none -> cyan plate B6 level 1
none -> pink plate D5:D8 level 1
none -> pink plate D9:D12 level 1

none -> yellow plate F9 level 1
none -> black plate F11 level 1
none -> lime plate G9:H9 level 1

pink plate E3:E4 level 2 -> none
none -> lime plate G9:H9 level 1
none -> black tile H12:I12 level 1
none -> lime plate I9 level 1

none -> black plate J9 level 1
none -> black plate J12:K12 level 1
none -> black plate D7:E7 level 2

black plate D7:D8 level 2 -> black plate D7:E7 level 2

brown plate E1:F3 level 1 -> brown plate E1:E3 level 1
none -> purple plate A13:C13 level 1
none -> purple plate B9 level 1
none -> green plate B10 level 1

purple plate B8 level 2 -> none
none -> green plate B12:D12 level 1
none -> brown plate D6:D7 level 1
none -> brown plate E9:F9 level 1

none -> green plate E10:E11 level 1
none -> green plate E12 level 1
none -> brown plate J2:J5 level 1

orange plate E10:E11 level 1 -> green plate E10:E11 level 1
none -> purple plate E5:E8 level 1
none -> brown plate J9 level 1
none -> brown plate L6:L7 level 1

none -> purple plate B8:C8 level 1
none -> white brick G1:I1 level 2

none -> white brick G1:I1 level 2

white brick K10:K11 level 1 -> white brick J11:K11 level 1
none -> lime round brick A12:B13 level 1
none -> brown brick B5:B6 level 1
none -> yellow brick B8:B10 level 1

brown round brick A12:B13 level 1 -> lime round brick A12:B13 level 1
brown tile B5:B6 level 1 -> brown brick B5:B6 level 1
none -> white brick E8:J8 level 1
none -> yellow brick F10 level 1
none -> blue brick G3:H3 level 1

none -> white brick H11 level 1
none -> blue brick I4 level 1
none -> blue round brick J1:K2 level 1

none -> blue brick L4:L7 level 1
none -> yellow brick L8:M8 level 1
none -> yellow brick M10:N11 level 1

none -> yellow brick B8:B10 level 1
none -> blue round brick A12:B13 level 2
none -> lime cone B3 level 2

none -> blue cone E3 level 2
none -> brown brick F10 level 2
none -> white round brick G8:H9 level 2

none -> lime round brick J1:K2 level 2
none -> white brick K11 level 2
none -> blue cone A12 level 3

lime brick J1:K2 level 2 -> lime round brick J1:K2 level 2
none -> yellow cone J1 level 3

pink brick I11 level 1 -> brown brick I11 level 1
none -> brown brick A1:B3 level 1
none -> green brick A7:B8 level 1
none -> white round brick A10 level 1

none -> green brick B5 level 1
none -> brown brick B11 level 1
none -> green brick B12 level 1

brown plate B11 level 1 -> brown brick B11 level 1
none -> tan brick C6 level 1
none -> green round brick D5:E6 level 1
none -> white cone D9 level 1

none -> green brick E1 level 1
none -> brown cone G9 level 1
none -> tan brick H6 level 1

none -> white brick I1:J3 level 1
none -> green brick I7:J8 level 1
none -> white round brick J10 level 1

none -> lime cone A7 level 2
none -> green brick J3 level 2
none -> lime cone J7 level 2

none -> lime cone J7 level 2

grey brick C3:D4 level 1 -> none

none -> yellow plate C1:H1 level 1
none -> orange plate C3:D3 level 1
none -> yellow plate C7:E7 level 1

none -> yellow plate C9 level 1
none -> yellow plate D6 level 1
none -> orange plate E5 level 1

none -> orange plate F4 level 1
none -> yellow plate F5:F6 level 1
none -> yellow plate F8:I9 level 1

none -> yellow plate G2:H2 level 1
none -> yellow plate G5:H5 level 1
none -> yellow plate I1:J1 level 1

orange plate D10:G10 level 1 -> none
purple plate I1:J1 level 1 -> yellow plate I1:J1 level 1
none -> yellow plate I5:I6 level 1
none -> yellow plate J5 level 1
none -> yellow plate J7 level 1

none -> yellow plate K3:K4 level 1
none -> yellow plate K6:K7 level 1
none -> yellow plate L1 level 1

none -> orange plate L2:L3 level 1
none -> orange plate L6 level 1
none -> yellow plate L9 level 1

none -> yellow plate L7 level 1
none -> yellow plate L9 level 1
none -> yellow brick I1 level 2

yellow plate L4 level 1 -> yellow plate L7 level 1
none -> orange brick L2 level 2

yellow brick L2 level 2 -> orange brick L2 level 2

---------------

### Exercise objective
Among the entries above, copy exactly only the lines starting with the one containing "none -> white round brick A10 level 1" and going through the one containing "none -> green brick I7:J8 level 1", both ends included.

### Task result
none -> white round brick A10 level 1

none -> green brick B5 level 1
none -> brown brick B11 level 1
none -> green brick B12 level 1

brown plate B11 level 1 -> brown brick B11 level 1
none -> tan brick C6 level 1
none -> green round brick D5:E6 level 1
none -> white cone D9 level 1

none -> green brick E1 level 1
none -> brown cone G9 level 1
none -> tan brick H6 level 1

none -> white brick I1:J3 level 1
none -> green brick I7:J8 level 1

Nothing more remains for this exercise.